[Opening DATA TO USE section]

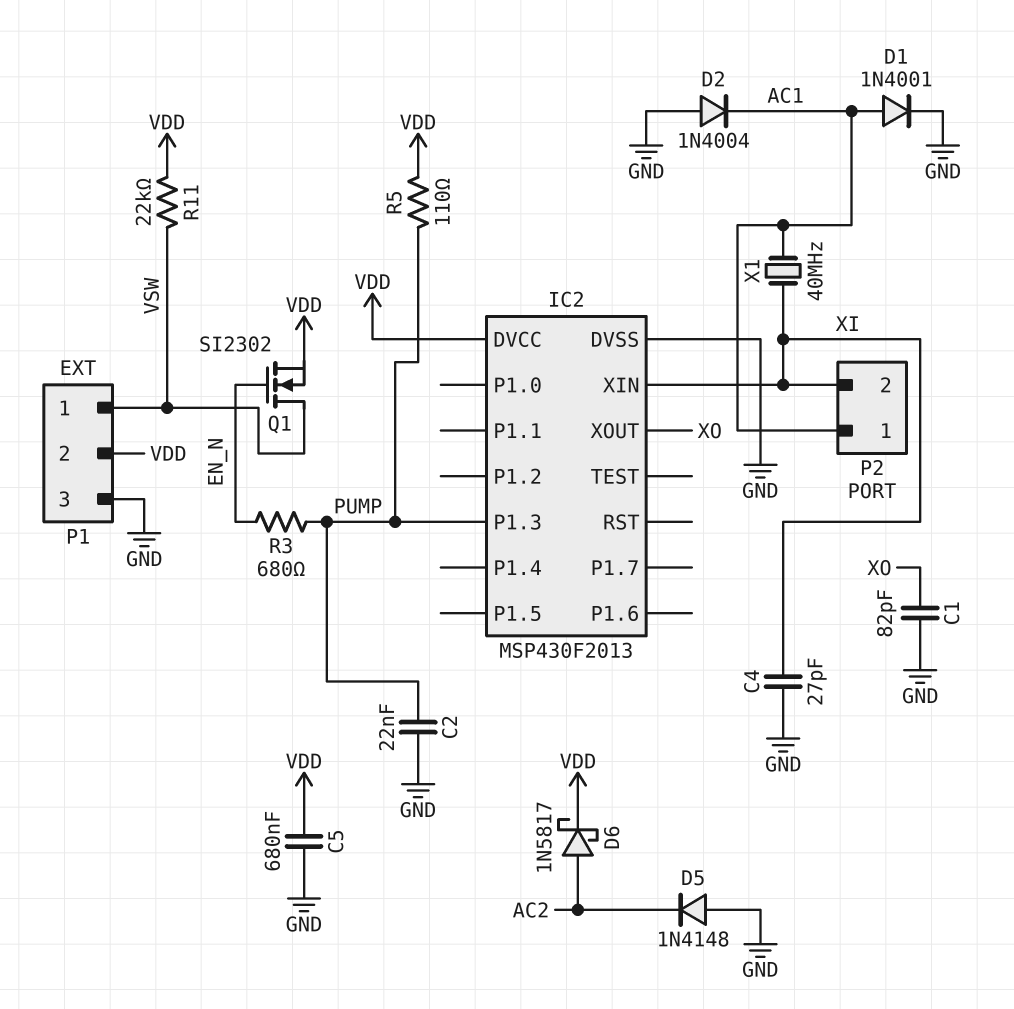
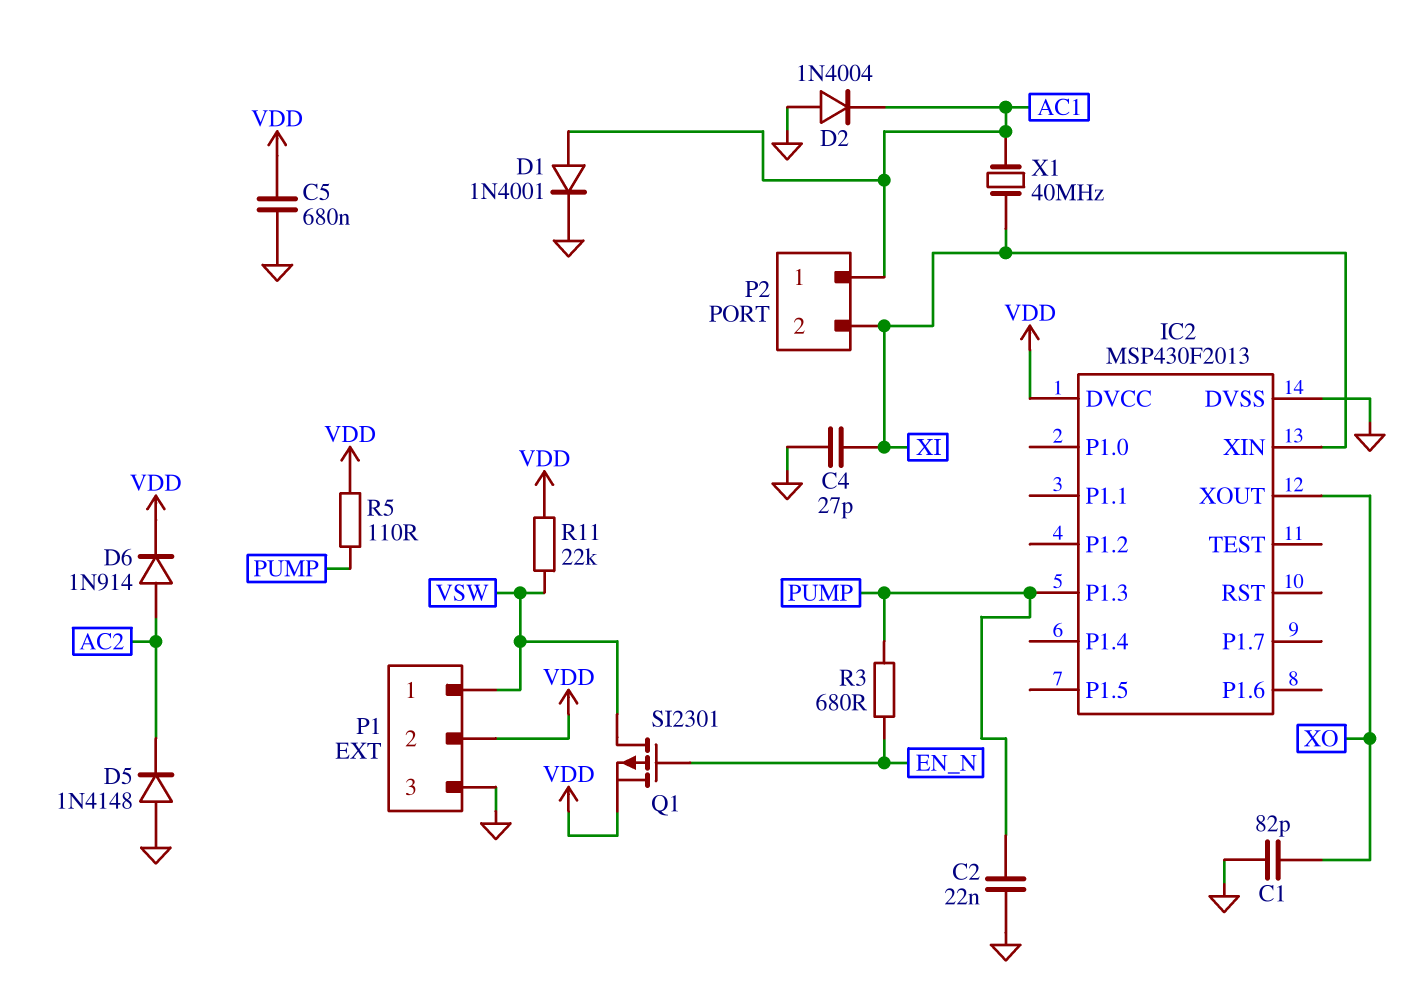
D6: schottky 1N5817 (A AC2, K VDD) -> diode 1N914 (A AC2, K VDD)
Q1: NMOS SI2302 (G EN_N, D VSW, S VDD) -> PMOS SI2301 (G EN_N, D VSW, S VDD)

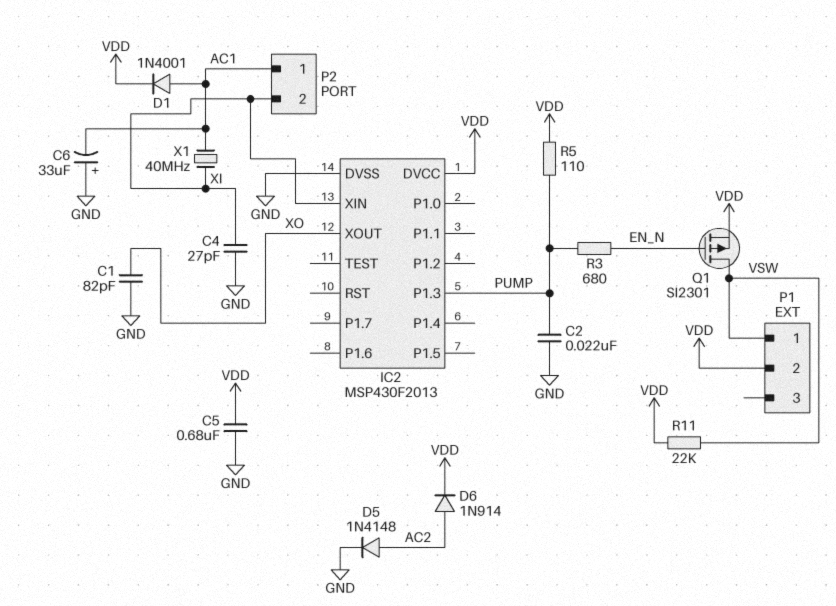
C6: none -> 33uF (plus GND, minus AC1)
D1: diode 1N4001 (A AC1, K GND) -> diode 1N4001 (A AC1, K VDD)
D2: diode 1N4004 (A GND, K AC1) -> none
D5: diode 1N4148 (A GND, K AC2) -> diode 1N4148 (A AC2, K GND)
P1 pin 3: GND -> none

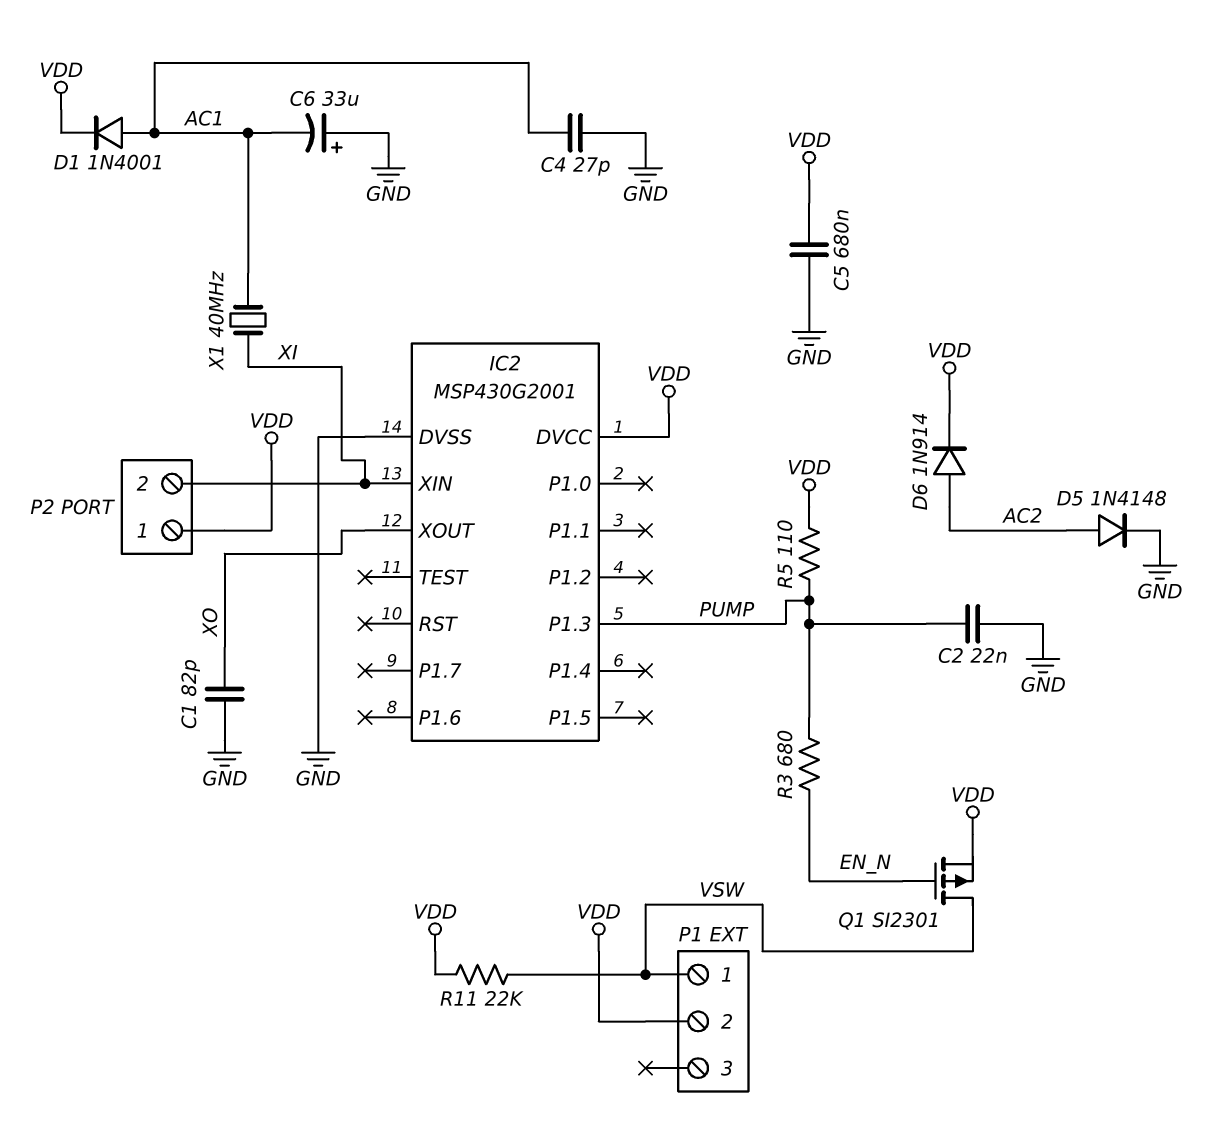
C4: 27pF (GND, XI) -> 27pF (AC1, GND)
IC2: MSP430F2013 -> MSP430G2001
P2 pin 1: AC1 -> VDD

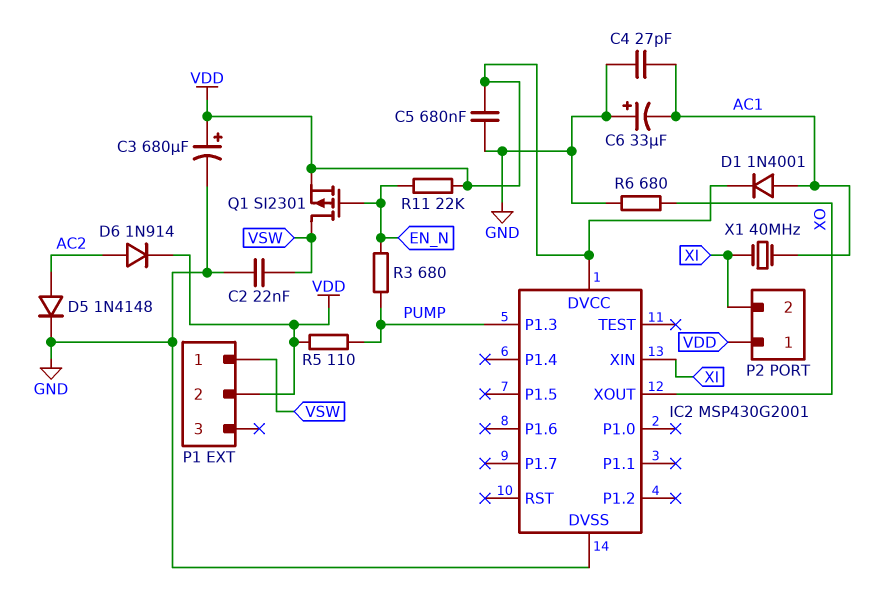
C1: 82pF (GND, XO) -> none
C2: 22nF (GND, PUMP) -> 22nF (GND, VSW)
C3: none -> 680uF (plus VDD, minus GND)
R6: none -> 680 (GND, XO)
R11: 22k (VDD, VSW) -> 22k (EN_N, VDD)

[Closing DATA TO USE section]

Scan the records for lines that hold "diode", and reproduce each one you find.

▶ **WRITTEN ANSWER**:
D6: schottky 1N5817 (A AC2, K VDD) -> diode 1N914 (A AC2, K VDD)
D1: diode 1N4001 (A AC1, K GND) -> diode 1N4001 (A AC1, K VDD)
D2: diode 1N4004 (A GND, K AC1) -> none
D5: diode 1N4148 (A GND, K AC2) -> diode 1N4148 (A AC2, K GND)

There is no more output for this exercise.